PROBLEM:
Please copy the entries below word for word, leaving out any image.

**** DATA SECTION

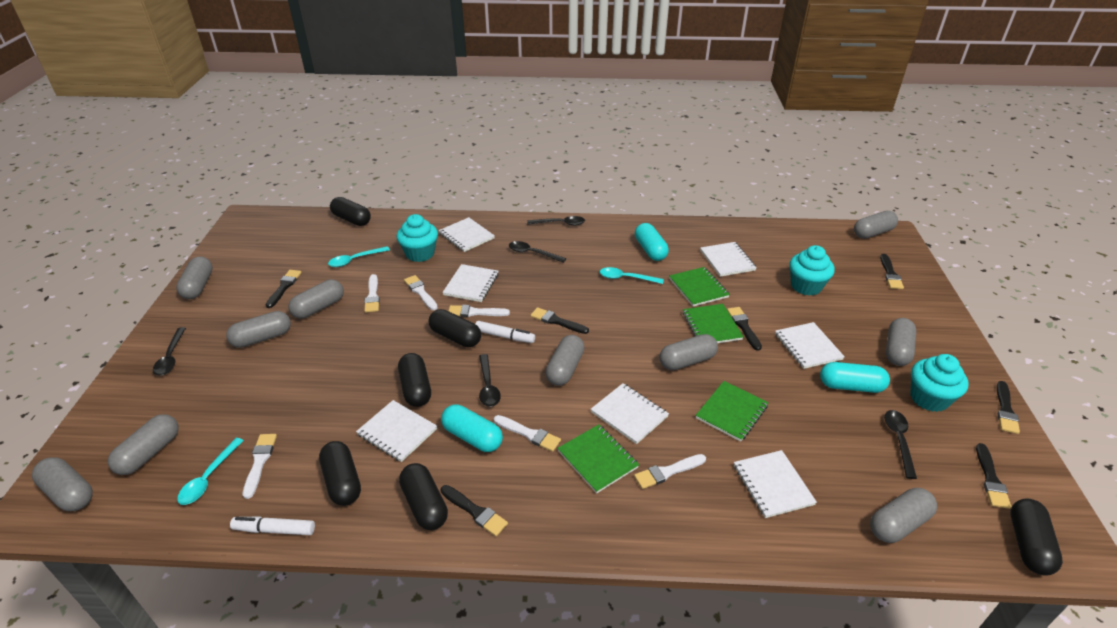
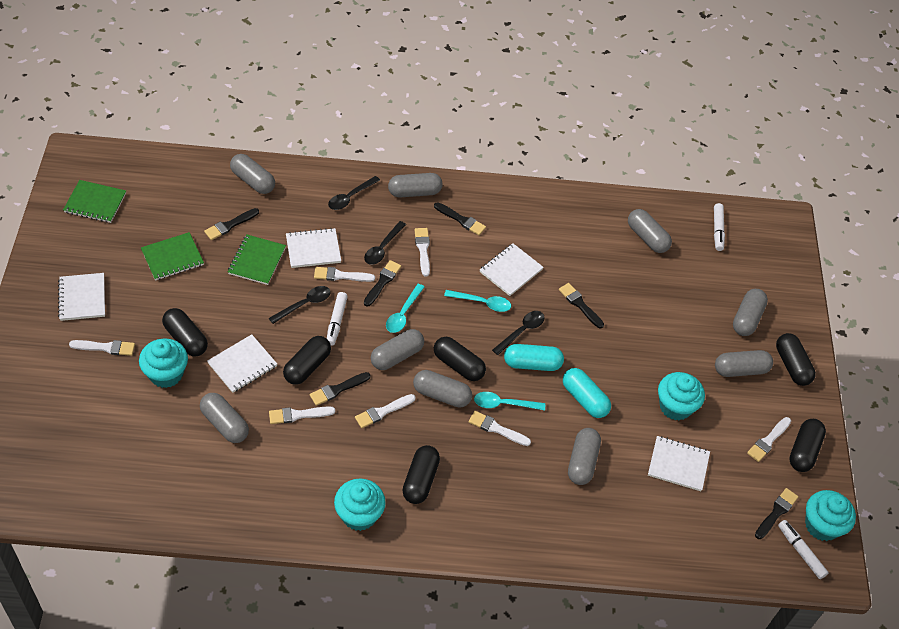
black brush: 7 -> 6
black spoon: 5 -> 4
green notebook: 4 -> 3
grey capsule: 10 -> 9
turquoise capsule: 3 -> 2
turquoise cupcake: 3 -> 4
white brush: 6 -> 7
white marker: 2 -> 3
white notebook: 7 -> 5

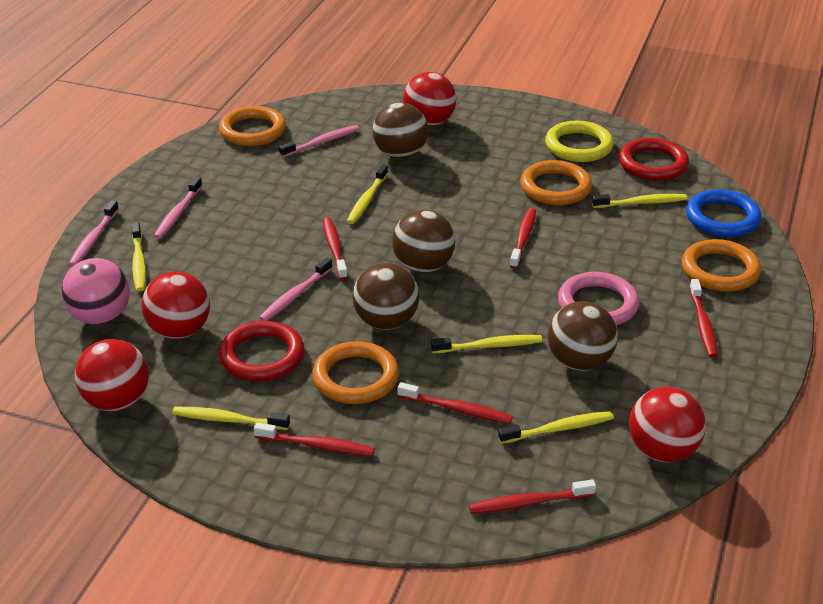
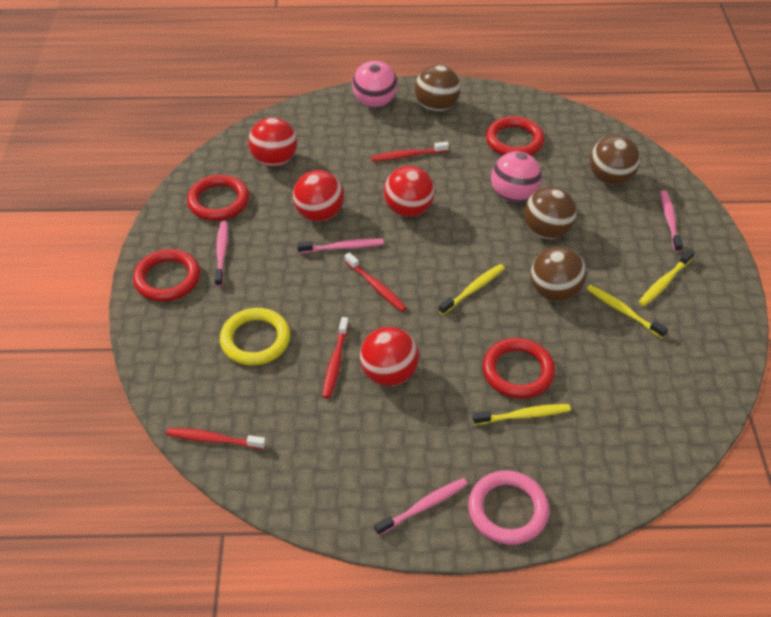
blue ring: 1 -> 0
orange ring: 4 -> 0
pink ball: 1 -> 2
red ring: 2 -> 4
red toothbrush: 6 -> 4
yellow toothbrush: 6 -> 4

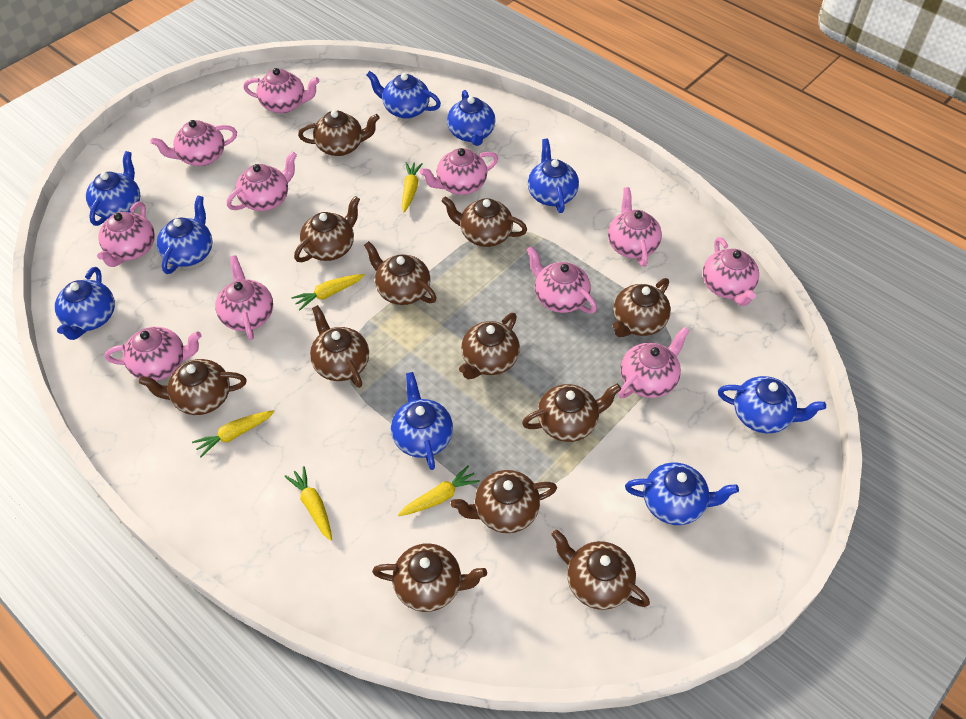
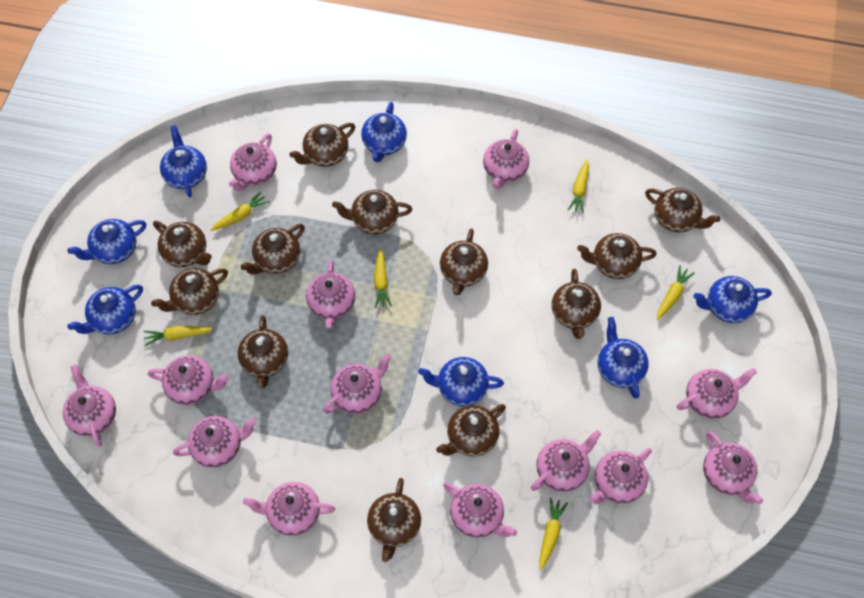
blue teapot: 9 -> 7
pink teapot: 11 -> 13
yellow carrot: 5 -> 6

********

ANSWER SECTION:
black brush: 7 -> 6
black spoon: 5 -> 4
green notebook: 4 -> 3
grey capsule: 10 -> 9
turquoise capsule: 3 -> 2
turquoise cupcake: 3 -> 4
white brush: 6 -> 7
white marker: 2 -> 3
white notebook: 7 -> 5

blue ring: 1 -> 0
orange ring: 4 -> 0
pink ball: 1 -> 2
red ring: 2 -> 4
red toothbrush: 6 -> 4
yellow toothbrush: 6 -> 4

blue teapot: 9 -> 7
pink teapot: 11 -> 13
yellow carrot: 5 -> 6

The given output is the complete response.